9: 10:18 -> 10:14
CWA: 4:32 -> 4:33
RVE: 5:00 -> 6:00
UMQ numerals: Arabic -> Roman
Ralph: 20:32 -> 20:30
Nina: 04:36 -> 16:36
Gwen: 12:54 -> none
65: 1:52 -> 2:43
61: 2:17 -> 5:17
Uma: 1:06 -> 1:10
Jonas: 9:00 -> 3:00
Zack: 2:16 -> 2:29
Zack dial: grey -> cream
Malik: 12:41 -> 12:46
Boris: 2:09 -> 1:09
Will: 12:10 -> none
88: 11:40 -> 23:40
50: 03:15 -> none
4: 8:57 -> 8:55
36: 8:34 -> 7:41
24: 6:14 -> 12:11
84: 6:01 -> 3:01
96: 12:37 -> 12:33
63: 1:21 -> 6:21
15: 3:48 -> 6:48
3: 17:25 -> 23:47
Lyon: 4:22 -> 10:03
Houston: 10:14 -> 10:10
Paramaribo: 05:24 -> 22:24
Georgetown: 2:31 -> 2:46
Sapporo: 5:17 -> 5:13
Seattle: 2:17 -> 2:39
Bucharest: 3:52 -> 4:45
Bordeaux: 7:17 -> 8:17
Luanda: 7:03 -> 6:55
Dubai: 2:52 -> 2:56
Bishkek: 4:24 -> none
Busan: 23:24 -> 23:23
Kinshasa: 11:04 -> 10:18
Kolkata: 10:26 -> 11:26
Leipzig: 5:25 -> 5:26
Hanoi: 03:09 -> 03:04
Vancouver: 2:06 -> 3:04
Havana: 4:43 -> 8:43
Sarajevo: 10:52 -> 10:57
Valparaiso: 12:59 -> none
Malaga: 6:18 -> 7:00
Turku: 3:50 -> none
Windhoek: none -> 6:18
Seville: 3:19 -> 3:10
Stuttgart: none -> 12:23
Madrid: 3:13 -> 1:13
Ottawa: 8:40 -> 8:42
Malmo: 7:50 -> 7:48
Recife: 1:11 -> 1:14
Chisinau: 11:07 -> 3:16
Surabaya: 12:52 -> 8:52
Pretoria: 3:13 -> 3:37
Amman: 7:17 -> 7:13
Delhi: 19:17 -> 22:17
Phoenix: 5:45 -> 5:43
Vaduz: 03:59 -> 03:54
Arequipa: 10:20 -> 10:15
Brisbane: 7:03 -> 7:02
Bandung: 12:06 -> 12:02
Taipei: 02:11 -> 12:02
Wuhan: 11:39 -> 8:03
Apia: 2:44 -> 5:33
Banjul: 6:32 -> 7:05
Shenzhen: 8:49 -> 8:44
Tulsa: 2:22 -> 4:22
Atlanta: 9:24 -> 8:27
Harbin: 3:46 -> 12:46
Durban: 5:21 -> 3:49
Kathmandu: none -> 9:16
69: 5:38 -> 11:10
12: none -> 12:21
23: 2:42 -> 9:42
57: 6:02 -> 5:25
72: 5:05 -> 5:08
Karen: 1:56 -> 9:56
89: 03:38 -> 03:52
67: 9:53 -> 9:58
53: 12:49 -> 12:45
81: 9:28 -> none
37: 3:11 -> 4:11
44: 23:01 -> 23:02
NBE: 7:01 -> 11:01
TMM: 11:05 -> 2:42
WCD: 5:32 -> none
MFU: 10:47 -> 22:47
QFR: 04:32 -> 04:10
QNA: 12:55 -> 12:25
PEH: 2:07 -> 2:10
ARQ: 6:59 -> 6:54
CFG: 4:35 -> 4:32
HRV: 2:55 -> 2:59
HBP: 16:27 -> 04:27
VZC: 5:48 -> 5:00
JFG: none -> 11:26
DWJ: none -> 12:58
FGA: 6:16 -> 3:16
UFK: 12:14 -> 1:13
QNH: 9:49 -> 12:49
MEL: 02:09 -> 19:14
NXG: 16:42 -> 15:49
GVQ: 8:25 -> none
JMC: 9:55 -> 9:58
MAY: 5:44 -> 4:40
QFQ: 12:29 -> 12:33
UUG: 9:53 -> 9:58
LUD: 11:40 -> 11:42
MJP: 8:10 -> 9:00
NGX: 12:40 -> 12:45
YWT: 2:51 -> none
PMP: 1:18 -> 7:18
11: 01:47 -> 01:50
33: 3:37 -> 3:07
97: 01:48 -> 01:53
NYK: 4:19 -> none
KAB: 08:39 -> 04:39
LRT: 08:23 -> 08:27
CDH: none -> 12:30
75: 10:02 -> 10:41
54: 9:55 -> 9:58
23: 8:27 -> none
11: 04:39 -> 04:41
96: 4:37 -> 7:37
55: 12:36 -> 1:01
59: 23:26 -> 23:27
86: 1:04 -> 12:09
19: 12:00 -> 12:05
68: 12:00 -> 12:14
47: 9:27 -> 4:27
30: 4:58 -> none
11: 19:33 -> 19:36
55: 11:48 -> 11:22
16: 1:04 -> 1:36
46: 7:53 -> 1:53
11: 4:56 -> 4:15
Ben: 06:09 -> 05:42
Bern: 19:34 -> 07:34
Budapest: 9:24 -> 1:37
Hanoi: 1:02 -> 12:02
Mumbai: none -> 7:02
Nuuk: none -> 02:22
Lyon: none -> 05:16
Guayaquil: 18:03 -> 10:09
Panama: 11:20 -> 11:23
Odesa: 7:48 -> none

# [Required work]
Return every line of the listing above, unchanged and in its original order.

# [Answer to this task]
9: 10:18 -> 10:14
CWA: 4:32 -> 4:33
RVE: 5:00 -> 6:00
UMQ numerals: Arabic -> Roman
Ralph: 20:32 -> 20:30
Nina: 04:36 -> 16:36
Gwen: 12:54 -> none
65: 1:52 -> 2:43
61: 2:17 -> 5:17
Uma: 1:06 -> 1:10
Jonas: 9:00 -> 3:00
Zack: 2:16 -> 2:29
Zack dial: grey -> cream
Malik: 12:41 -> 12:46
Boris: 2:09 -> 1:09
Will: 12:10 -> none
88: 11:40 -> 23:40
50: 03:15 -> none
4: 8:57 -> 8:55
36: 8:34 -> 7:41
24: 6:14 -> 12:11
84: 6:01 -> 3:01
96: 12:37 -> 12:33
63: 1:21 -> 6:21
15: 3:48 -> 6:48
3: 17:25 -> 23:47
Lyon: 4:22 -> 10:03
Houston: 10:14 -> 10:10
Paramaribo: 05:24 -> 22:24
Georgetown: 2:31 -> 2:46
Sapporo: 5:17 -> 5:13
Seattle: 2:17 -> 2:39
Bucharest: 3:52 -> 4:45
Bordeaux: 7:17 -> 8:17
Luanda: 7:03 -> 6:55
Dubai: 2:52 -> 2:56
Bishkek: 4:24 -> none
Busan: 23:24 -> 23:23
Kinshasa: 11:04 -> 10:18
Kolkata: 10:26 -> 11:26
Leipzig: 5:25 -> 5:26
Hanoi: 03:09 -> 03:04
Vancouver: 2:06 -> 3:04
Havana: 4:43 -> 8:43
Sarajevo: 10:52 -> 10:57
Valparaiso: 12:59 -> none
Malaga: 6:18 -> 7:00
Turku: 3:50 -> none
Windhoek: none -> 6:18
Seville: 3:19 -> 3:10
Stuttgart: none -> 12:23
Madrid: 3:13 -> 1:13
Ottawa: 8:40 -> 8:42
Malmo: 7:50 -> 7:48
Recife: 1:11 -> 1:14
Chisinau: 11:07 -> 3:16
Surabaya: 12:52 -> 8:52
Pretoria: 3:13 -> 3:37
Amman: 7:17 -> 7:13
Delhi: 19:17 -> 22:17
Phoenix: 5:45 -> 5:43
Vaduz: 03:59 -> 03:54
Arequipa: 10:20 -> 10:15
Brisbane: 7:03 -> 7:02
Bandung: 12:06 -> 12:02
Taipei: 02:11 -> 12:02
Wuhan: 11:39 -> 8:03
Apia: 2:44 -> 5:33
Banjul: 6:32 -> 7:05
Shenzhen: 8:49 -> 8:44
Tulsa: 2:22 -> 4:22
Atlanta: 9:24 -> 8:27
Harbin: 3:46 -> 12:46
Durban: 5:21 -> 3:49
Kathmandu: none -> 9:16
69: 5:38 -> 11:10
12: none -> 12:21
23: 2:42 -> 9:42
57: 6:02 -> 5:25
72: 5:05 -> 5:08
Karen: 1:56 -> 9:56
89: 03:38 -> 03:52
67: 9:53 -> 9:58
53: 12:49 -> 12:45
81: 9:28 -> none
37: 3:11 -> 4:11
44: 23:01 -> 23:02
NBE: 7:01 -> 11:01
TMM: 11:05 -> 2:42
WCD: 5:32 -> none
MFU: 10:47 -> 22:47
QFR: 04:32 -> 04:10
QNA: 12:55 -> 12:25
PEH: 2:07 -> 2:10
ARQ: 6:59 -> 6:54
CFG: 4:35 -> 4:32
HRV: 2:55 -> 2:59
HBP: 16:27 -> 04:27
VZC: 5:48 -> 5:00
JFG: none -> 11:26
DWJ: none -> 12:58
FGA: 6:16 -> 3:16
UFK: 12:14 -> 1:13
QNH: 9:49 -> 12:49
MEL: 02:09 -> 19:14
NXG: 16:42 -> 15:49
GVQ: 8:25 -> none
JMC: 9:55 -> 9:58
MAY: 5:44 -> 4:40
QFQ: 12:29 -> 12:33
UUG: 9:53 -> 9:58
LUD: 11:40 -> 11:42
MJP: 8:10 -> 9:00
NGX: 12:40 -> 12:45
YWT: 2:51 -> none
PMP: 1:18 -> 7:18
11: 01:47 -> 01:50
33: 3:37 -> 3:07
97: 01:48 -> 01:53
NYK: 4:19 -> none
KAB: 08:39 -> 04:39
LRT: 08:23 -> 08:27
CDH: none -> 12:30
75: 10:02 -> 10:41
54: 9:55 -> 9:58
23: 8:27 -> none
11: 04:39 -> 04:41
96: 4:37 -> 7:37
55: 12:36 -> 1:01
59: 23:26 -> 23:27
86: 1:04 -> 12:09
19: 12:00 -> 12:05
68: 12:00 -> 12:14
47: 9:27 -> 4:27
30: 4:58 -> none
11: 19:33 -> 19:36
55: 11:48 -> 11:22
16: 1:04 -> 1:36
46: 7:53 -> 1:53
11: 4:56 -> 4:15
Ben: 06:09 -> 05:42
Bern: 19:34 -> 07:34
Budapest: 9:24 -> 1:37
Hanoi: 1:02 -> 12:02
Mumbai: none -> 7:02
Nuuk: none -> 02:22
Lyon: none -> 05:16
Guayaquil: 18:03 -> 10:09
Panama: 11:20 -> 11:23
Odesa: 7:48 -> none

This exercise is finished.